◆ Instructions for the task ◆
In the records below, find the line containing "R131: 7.5k (N011, N019) -> 82k (N011, N019)" and the line containing "U104 pin out: N009 -> GND"; please repeat exactly the lines from one to the other, both included, and nothing more.

◆ Supplied records ◆
------

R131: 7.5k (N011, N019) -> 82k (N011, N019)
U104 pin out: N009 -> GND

------

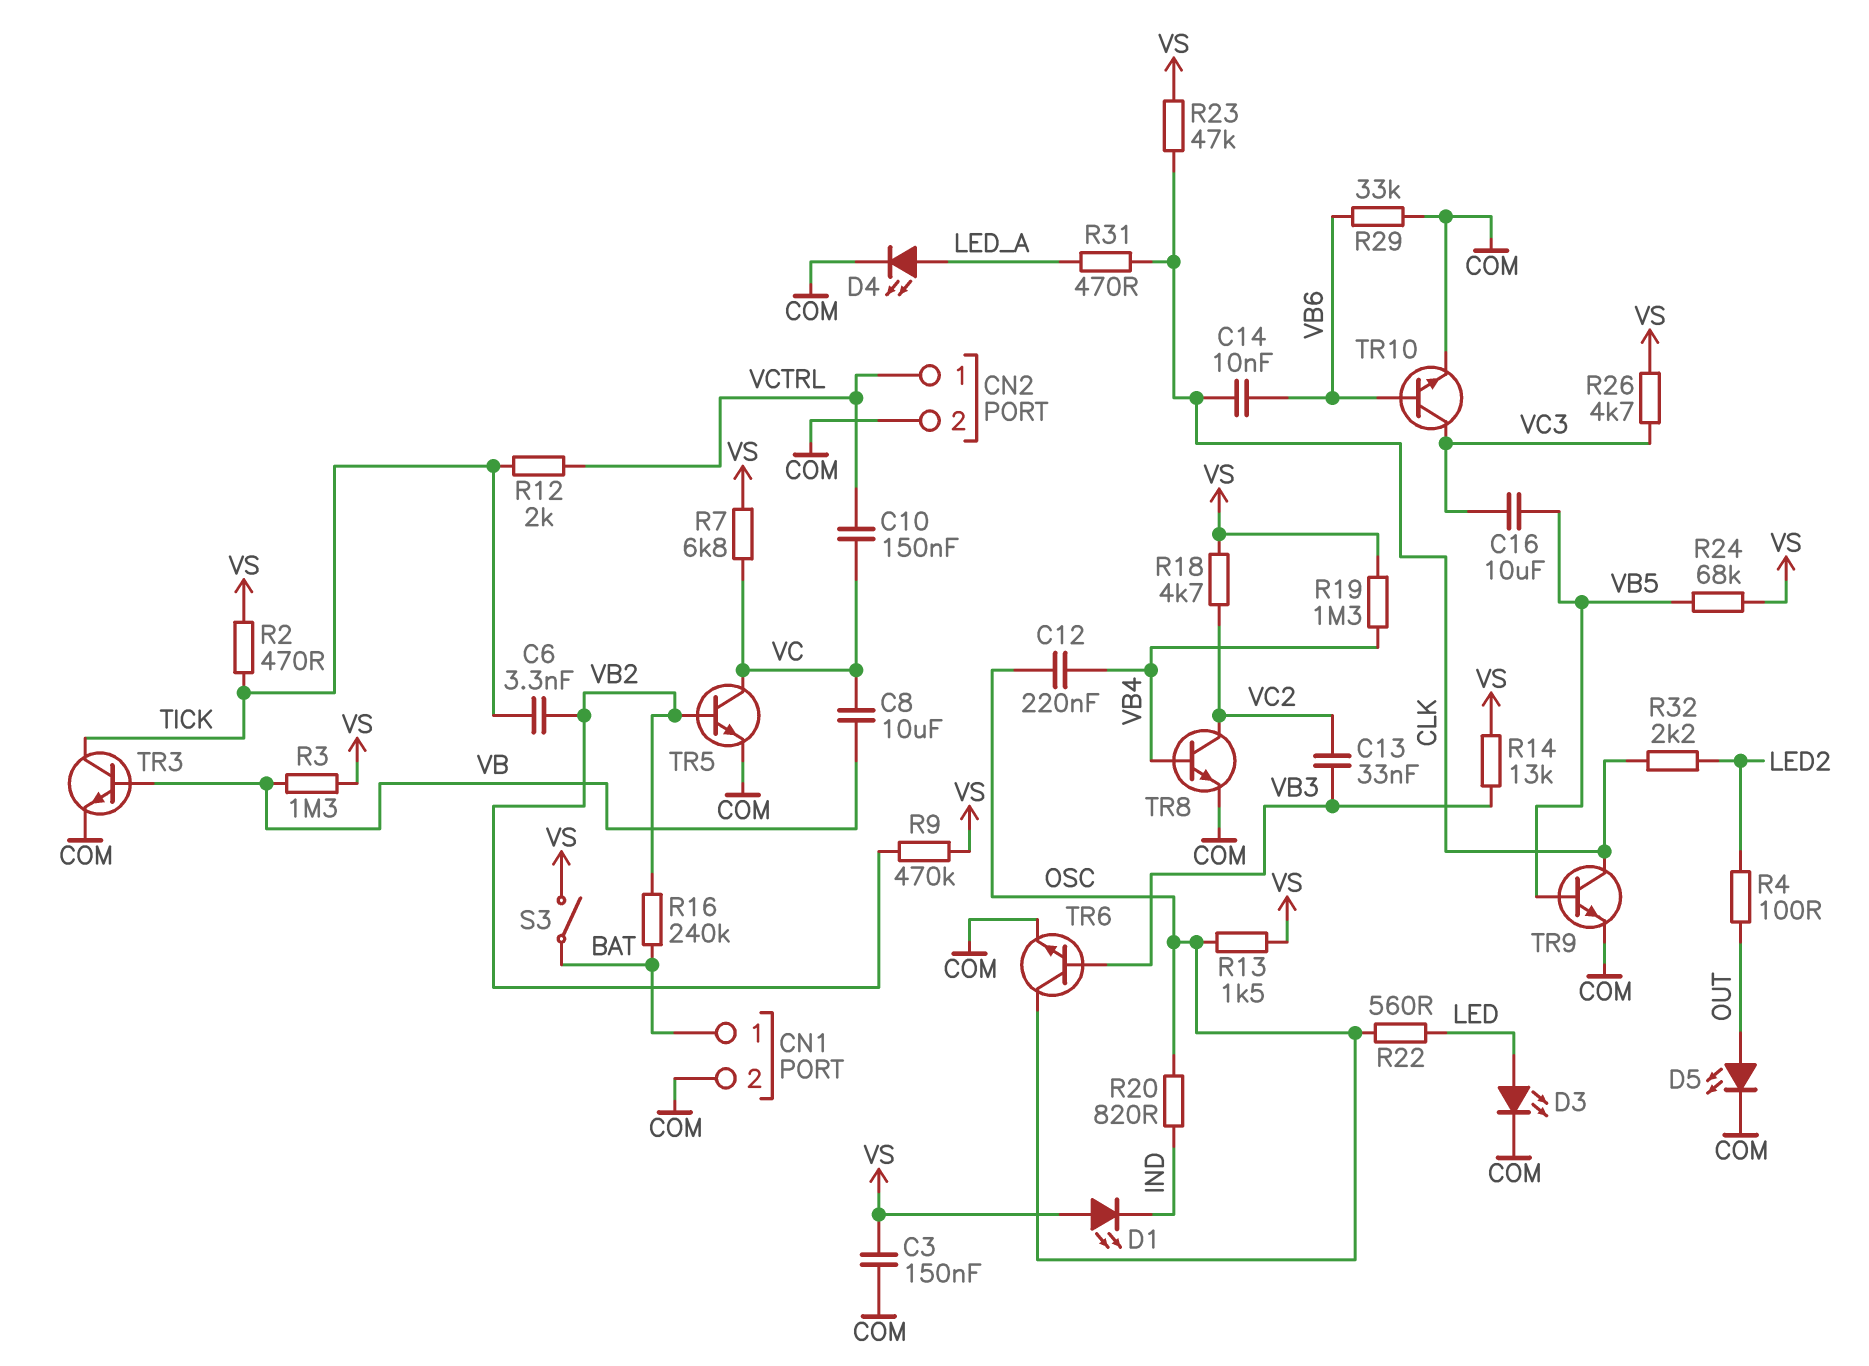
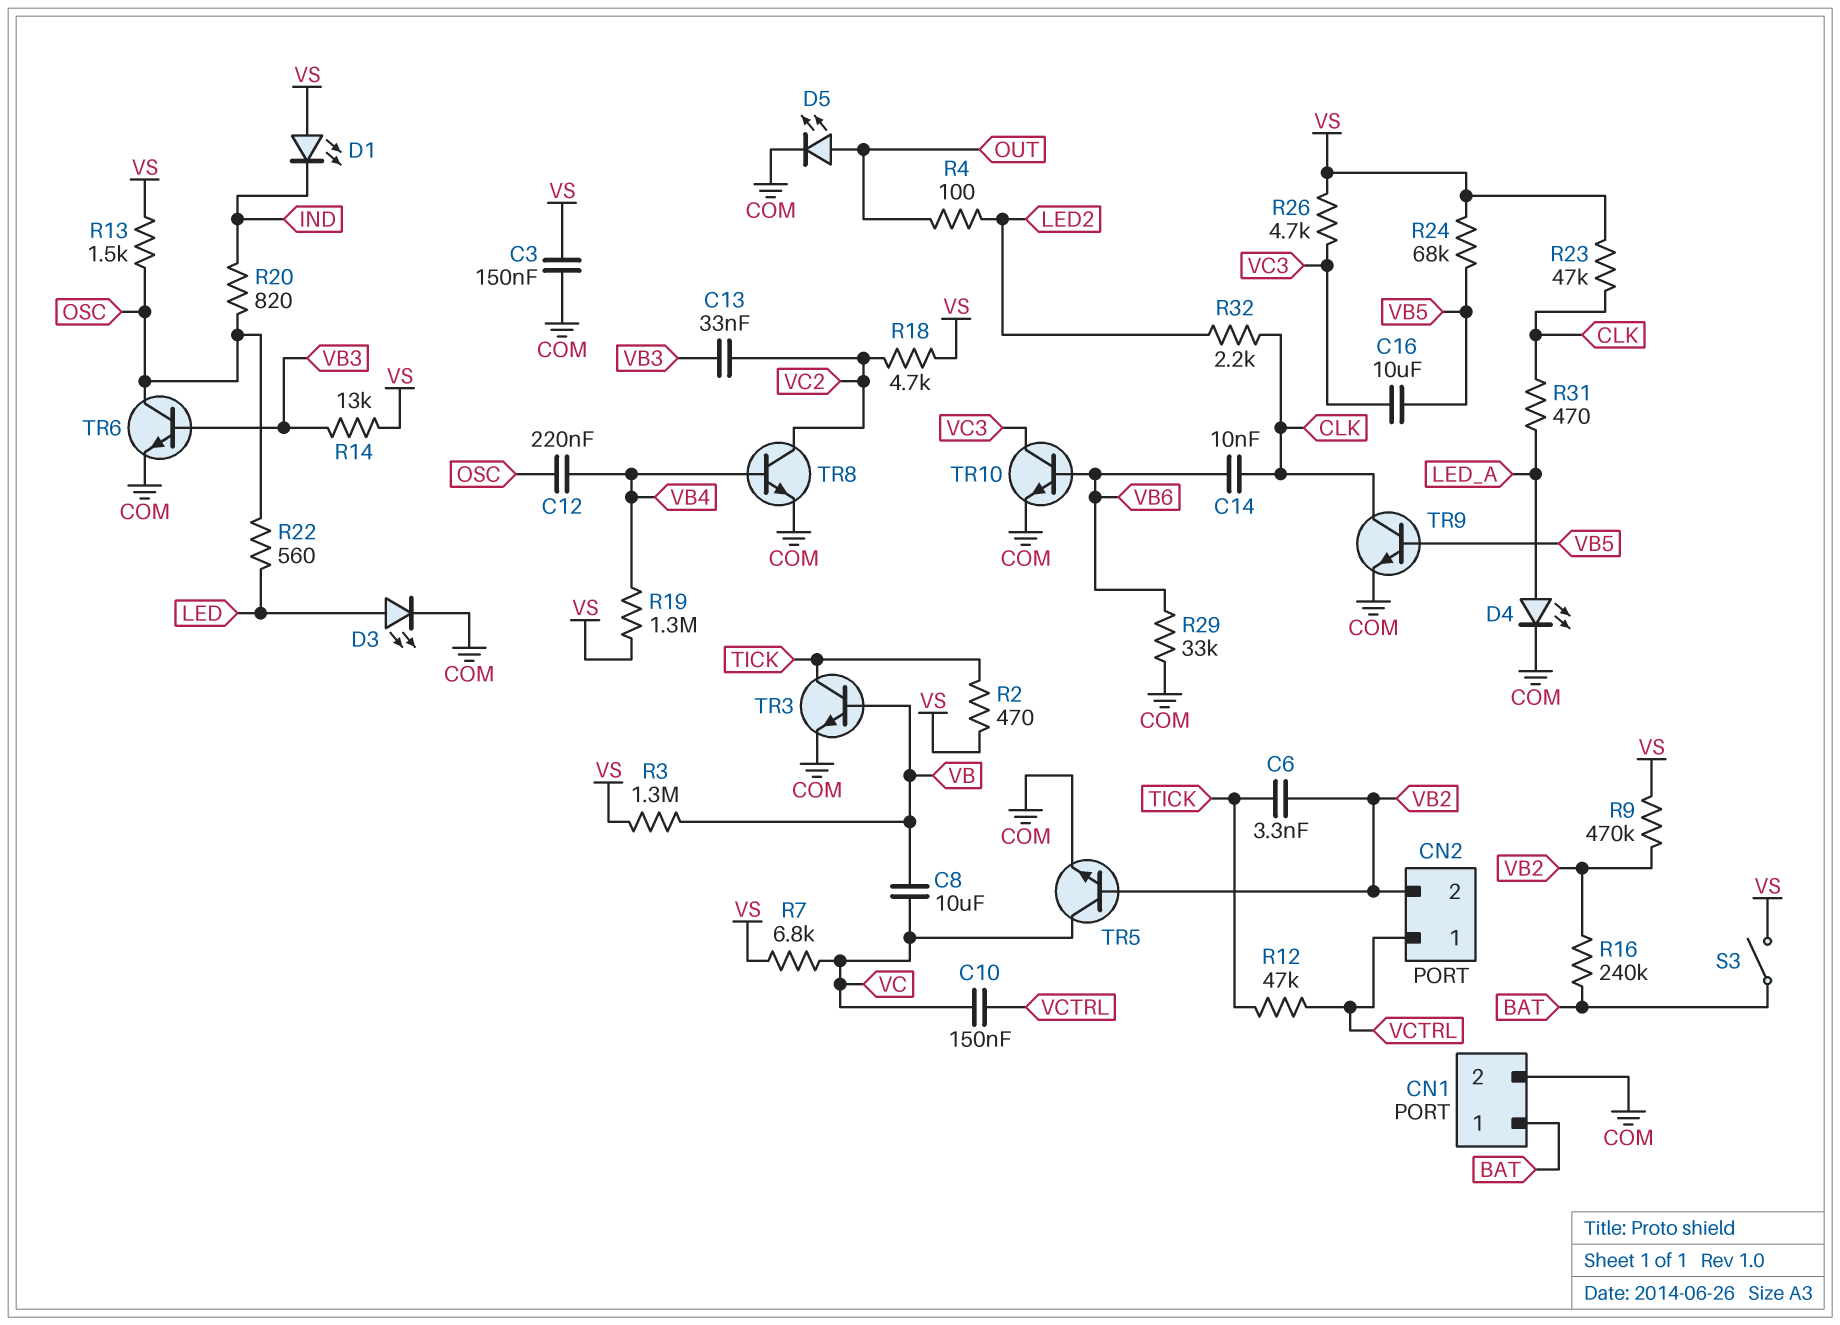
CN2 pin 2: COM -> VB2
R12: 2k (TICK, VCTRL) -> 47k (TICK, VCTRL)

------

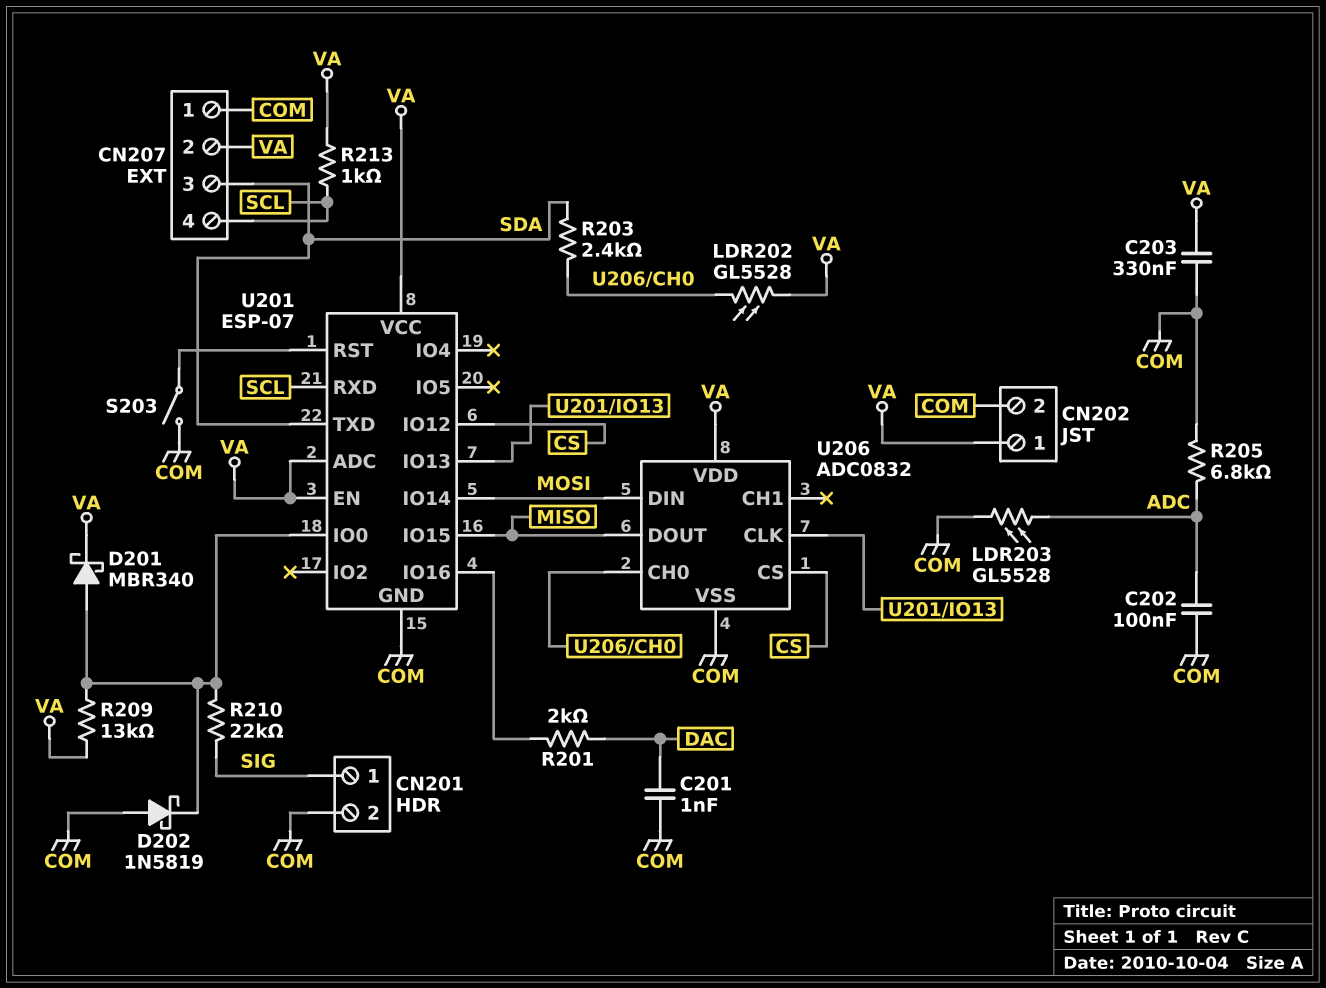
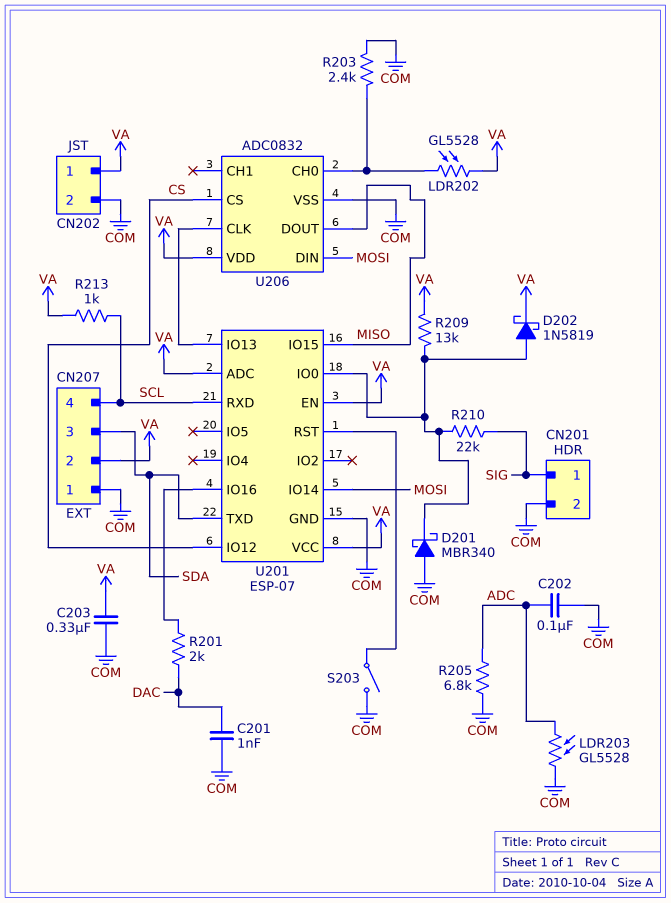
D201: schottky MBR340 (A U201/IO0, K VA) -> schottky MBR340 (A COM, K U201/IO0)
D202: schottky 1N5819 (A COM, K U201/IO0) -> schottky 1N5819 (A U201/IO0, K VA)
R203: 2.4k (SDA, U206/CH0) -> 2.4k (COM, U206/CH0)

------

◆ Task result ◆
R131: 7.5k (N011, N019) -> 82k (N011, N019)
U104 pin out: N009 -> GND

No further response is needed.